Please locate each line in the listing below that contains the word "should" and copy those lines.
----- Task input -----
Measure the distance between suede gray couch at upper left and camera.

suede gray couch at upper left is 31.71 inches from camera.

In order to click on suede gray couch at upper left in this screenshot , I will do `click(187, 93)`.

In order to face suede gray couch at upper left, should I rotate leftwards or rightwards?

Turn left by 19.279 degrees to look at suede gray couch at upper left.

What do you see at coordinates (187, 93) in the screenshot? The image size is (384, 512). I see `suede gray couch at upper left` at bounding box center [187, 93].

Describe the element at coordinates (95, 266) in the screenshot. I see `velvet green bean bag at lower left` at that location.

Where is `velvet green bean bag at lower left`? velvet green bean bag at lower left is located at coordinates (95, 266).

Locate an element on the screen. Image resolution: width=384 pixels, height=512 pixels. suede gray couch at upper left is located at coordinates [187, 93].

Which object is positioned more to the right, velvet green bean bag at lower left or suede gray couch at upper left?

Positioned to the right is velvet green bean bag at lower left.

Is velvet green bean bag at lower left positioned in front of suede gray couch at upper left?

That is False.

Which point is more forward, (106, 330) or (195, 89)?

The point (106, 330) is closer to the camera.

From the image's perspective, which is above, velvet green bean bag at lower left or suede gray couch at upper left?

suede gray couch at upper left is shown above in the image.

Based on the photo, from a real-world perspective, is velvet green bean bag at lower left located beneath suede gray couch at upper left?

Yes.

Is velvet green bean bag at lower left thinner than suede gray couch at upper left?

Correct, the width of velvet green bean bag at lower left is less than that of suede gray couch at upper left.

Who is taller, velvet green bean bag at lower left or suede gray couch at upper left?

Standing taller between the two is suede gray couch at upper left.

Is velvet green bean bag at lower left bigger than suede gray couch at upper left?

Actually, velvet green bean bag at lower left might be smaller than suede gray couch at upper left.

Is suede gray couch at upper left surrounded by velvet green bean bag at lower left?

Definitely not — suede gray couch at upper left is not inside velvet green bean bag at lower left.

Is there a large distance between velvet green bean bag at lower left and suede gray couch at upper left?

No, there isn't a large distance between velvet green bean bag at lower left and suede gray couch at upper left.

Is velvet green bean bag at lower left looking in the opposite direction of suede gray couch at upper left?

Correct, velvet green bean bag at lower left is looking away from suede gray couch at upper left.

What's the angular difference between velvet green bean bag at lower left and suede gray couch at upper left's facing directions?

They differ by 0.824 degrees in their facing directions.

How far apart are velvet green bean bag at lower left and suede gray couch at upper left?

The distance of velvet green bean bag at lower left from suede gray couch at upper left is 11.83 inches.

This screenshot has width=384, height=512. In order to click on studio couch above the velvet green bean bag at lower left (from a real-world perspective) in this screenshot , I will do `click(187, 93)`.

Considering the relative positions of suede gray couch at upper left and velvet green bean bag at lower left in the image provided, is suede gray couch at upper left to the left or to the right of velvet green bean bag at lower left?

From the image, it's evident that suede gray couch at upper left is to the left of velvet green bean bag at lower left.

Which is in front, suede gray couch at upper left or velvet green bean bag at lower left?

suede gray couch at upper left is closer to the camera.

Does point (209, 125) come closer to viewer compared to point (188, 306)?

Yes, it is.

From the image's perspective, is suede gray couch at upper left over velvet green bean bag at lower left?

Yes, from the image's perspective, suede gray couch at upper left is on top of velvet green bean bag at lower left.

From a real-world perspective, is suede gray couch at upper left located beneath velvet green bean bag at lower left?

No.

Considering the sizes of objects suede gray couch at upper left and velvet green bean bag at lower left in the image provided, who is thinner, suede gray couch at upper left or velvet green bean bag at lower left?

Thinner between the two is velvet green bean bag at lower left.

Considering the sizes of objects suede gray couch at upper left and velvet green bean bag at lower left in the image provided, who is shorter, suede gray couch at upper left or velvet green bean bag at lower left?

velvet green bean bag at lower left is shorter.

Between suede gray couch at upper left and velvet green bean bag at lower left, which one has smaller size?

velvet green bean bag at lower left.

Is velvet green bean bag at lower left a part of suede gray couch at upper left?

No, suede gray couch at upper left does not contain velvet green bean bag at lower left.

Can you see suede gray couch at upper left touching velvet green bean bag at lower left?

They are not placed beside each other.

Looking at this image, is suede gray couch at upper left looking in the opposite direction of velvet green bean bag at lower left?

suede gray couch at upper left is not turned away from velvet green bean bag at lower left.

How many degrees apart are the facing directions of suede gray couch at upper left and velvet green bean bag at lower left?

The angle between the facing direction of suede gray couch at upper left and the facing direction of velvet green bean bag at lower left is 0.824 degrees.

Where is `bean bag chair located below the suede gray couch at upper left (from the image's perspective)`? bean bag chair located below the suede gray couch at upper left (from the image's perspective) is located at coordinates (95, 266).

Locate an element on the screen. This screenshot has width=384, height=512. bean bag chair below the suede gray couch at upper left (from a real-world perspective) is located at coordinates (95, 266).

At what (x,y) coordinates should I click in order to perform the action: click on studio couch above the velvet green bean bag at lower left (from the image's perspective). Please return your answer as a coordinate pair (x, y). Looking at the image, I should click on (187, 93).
-----
Solved exercise:
In order to face suede gray couch at upper left, should I rotate leftwards or rightwards?
At what (x,y) coordinates should I click in order to perform the action: click on studio couch above the velvet green bean bag at lower left (from the image's perspective). Please return your answer as a coordinate pair (x, y). Looking at the image, I should click on (187, 93).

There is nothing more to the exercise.